-- What the task asks --
Reproduce the records from their first line through the line containing "Alfie is located at coordinates (1885, 345).", with both ends included.

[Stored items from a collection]

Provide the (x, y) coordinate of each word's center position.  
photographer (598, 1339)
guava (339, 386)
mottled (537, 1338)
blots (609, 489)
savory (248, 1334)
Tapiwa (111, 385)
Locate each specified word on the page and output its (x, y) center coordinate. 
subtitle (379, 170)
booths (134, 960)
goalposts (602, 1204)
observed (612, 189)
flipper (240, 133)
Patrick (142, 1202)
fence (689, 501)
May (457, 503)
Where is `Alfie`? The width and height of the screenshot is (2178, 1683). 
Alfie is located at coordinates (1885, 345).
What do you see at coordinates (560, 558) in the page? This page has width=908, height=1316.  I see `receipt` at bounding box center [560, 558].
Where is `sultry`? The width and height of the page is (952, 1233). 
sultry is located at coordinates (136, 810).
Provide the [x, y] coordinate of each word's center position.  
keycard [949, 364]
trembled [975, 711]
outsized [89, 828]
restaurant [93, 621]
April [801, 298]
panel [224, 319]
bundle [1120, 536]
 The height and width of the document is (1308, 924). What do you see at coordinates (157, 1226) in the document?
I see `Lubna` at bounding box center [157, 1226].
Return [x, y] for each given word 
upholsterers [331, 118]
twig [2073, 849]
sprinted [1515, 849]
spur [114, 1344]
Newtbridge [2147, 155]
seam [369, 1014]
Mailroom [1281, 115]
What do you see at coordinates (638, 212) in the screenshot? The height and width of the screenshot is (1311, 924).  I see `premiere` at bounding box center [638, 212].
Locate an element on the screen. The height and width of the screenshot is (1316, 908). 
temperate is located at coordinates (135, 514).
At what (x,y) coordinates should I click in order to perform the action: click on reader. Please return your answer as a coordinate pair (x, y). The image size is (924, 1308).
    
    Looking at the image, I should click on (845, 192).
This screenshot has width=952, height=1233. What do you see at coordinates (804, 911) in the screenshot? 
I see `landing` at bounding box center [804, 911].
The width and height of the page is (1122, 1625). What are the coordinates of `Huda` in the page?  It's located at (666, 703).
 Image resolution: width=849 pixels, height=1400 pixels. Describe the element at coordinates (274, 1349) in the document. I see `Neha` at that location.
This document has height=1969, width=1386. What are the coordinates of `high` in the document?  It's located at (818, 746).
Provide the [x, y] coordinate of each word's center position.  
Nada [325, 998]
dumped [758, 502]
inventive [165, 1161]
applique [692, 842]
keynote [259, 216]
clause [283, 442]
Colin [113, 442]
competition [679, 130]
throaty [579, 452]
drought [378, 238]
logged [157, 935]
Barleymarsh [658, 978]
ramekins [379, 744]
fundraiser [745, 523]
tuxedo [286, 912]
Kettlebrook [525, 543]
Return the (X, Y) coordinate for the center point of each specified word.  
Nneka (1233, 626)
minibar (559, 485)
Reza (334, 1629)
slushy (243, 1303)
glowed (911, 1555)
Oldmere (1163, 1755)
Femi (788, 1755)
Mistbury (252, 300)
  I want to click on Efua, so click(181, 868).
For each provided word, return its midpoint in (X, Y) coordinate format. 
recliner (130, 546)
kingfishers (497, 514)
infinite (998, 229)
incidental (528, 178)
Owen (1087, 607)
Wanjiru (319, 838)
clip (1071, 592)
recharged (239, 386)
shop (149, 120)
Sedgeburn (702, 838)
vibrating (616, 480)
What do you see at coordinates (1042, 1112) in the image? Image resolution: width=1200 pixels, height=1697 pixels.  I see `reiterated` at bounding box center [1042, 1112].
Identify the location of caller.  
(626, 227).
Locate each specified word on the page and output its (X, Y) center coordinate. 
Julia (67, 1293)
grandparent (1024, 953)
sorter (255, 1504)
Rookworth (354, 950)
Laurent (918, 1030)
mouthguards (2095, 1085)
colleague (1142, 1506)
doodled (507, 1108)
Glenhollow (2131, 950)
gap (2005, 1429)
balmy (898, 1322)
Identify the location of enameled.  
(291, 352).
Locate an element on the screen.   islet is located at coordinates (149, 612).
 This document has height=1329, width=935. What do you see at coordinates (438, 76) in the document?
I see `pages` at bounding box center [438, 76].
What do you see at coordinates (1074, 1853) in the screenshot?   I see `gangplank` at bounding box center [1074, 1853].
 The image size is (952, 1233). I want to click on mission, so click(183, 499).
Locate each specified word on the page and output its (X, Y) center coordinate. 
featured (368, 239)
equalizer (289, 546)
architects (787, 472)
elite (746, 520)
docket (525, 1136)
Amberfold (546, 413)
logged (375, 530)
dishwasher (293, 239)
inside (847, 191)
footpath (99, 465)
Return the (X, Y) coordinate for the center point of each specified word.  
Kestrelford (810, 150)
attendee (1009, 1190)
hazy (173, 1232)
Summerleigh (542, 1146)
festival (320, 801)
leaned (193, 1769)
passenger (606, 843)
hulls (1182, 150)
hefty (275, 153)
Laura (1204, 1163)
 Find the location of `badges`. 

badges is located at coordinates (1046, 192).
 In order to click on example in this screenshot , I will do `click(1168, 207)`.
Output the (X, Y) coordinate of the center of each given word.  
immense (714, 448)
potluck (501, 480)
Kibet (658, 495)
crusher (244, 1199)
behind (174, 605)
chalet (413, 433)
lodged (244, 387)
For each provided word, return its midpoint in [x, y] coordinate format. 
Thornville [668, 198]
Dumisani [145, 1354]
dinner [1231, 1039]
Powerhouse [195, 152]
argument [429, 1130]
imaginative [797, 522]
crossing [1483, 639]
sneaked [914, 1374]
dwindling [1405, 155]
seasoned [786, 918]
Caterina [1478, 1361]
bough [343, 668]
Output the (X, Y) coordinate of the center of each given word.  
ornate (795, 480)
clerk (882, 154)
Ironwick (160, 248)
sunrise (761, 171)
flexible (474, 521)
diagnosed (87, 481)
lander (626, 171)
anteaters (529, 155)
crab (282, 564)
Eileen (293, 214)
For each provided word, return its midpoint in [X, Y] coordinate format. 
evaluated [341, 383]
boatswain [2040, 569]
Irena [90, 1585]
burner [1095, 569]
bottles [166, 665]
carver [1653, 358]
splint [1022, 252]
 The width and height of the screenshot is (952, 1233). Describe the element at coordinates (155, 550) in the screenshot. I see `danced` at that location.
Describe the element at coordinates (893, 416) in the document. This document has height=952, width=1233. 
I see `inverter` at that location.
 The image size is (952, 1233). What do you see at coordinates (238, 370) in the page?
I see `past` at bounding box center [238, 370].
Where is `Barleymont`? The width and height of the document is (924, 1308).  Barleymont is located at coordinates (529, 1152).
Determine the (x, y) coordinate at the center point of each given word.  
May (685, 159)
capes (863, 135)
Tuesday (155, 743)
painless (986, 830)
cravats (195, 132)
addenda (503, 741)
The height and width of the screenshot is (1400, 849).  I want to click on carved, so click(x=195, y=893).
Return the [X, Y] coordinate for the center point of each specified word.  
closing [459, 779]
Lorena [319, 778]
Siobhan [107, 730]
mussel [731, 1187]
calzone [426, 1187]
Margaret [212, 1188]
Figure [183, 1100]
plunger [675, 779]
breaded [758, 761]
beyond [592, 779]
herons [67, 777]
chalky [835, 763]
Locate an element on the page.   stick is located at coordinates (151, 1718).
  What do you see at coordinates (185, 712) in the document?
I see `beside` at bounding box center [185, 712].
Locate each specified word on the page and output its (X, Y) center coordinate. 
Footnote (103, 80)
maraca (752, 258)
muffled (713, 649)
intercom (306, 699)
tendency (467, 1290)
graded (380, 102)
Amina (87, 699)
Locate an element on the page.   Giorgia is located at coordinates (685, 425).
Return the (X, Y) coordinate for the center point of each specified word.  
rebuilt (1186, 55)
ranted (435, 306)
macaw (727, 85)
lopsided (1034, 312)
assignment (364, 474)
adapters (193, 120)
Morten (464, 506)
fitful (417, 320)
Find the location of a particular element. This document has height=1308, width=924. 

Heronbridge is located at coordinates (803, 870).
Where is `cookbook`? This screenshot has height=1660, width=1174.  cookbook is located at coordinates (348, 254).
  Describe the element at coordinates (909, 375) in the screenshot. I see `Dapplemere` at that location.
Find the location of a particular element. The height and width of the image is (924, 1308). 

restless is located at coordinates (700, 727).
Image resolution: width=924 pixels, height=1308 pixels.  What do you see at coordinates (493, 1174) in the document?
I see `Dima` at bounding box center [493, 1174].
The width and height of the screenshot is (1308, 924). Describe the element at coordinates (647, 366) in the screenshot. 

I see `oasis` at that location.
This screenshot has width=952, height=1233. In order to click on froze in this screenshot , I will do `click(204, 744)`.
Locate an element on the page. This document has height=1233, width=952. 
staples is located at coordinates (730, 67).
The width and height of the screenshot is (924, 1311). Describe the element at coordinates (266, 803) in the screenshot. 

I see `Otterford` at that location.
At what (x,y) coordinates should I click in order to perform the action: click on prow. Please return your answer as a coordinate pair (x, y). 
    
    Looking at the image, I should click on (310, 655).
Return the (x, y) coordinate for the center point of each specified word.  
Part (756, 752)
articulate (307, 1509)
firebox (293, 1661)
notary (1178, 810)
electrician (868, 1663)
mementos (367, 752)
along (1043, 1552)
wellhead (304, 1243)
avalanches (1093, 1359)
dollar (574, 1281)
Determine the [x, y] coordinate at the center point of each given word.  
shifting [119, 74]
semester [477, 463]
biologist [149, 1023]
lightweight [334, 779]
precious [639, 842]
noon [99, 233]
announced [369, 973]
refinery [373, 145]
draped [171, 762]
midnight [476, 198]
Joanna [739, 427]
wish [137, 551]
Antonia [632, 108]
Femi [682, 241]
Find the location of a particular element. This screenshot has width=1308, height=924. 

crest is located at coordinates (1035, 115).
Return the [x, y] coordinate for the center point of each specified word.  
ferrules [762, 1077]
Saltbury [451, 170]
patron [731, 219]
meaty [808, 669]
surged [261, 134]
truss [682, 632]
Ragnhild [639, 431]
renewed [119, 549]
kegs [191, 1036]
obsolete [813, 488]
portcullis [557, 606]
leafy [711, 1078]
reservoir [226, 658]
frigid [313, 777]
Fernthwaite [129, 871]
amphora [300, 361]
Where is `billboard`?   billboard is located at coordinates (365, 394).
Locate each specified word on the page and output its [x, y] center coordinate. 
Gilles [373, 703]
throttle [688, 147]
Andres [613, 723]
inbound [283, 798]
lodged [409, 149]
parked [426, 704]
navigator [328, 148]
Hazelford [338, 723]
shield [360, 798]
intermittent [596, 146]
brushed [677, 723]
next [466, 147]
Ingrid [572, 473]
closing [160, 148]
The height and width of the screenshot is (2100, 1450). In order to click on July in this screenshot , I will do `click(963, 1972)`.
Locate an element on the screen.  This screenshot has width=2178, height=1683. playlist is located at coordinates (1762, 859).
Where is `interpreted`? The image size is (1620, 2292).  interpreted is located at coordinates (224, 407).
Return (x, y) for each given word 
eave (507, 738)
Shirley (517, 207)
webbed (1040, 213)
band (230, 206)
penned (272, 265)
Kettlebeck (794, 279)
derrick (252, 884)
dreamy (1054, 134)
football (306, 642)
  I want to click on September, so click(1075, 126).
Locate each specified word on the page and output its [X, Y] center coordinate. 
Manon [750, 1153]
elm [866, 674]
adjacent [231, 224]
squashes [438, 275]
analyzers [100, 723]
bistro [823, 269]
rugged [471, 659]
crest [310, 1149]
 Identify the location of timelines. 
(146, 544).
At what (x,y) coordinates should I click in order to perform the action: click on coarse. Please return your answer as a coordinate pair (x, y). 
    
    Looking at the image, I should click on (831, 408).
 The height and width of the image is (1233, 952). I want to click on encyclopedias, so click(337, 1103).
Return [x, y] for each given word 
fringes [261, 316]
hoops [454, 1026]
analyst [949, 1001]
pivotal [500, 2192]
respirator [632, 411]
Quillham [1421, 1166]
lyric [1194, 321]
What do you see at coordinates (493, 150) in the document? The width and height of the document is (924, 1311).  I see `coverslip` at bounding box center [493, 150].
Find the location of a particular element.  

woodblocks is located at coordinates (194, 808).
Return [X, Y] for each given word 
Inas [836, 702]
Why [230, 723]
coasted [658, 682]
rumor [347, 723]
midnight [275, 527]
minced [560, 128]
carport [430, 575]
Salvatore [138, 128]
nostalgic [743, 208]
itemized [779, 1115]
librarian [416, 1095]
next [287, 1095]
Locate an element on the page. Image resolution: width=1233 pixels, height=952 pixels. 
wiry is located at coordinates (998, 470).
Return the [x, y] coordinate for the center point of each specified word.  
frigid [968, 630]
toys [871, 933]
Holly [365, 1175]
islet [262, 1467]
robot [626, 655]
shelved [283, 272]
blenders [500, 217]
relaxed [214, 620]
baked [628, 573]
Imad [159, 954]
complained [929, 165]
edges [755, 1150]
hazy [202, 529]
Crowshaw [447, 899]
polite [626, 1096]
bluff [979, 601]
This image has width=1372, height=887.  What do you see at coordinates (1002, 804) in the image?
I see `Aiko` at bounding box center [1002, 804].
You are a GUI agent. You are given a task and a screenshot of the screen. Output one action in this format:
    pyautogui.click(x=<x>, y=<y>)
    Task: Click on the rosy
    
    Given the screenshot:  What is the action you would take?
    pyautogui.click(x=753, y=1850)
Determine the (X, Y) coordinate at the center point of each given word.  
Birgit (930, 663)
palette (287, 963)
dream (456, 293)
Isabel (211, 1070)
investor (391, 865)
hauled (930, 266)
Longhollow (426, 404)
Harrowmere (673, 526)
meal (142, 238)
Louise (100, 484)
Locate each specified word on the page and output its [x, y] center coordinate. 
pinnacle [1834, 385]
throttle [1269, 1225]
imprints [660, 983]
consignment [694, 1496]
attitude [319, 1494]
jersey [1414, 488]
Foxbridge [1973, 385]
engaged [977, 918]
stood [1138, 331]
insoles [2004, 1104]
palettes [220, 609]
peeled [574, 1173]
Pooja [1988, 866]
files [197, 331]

-- Solution below --
Provide the (x, y) coordinate of each word's center position.  
photographer (598, 1339)
guava (339, 386)
mottled (537, 1338)
blots (609, 489)
savory (248, 1334)
Tapiwa (111, 385)
Locate each specified word on the page and output its (x, y) center coordinate. 
subtitle (379, 170)
booths (134, 960)
goalposts (602, 1204)
observed (612, 189)
flipper (240, 133)
Patrick (142, 1202)
fence (689, 501)
May (457, 503)
Where is `Alfie`? The width and height of the screenshot is (2178, 1683). 
Alfie is located at coordinates (1885, 345).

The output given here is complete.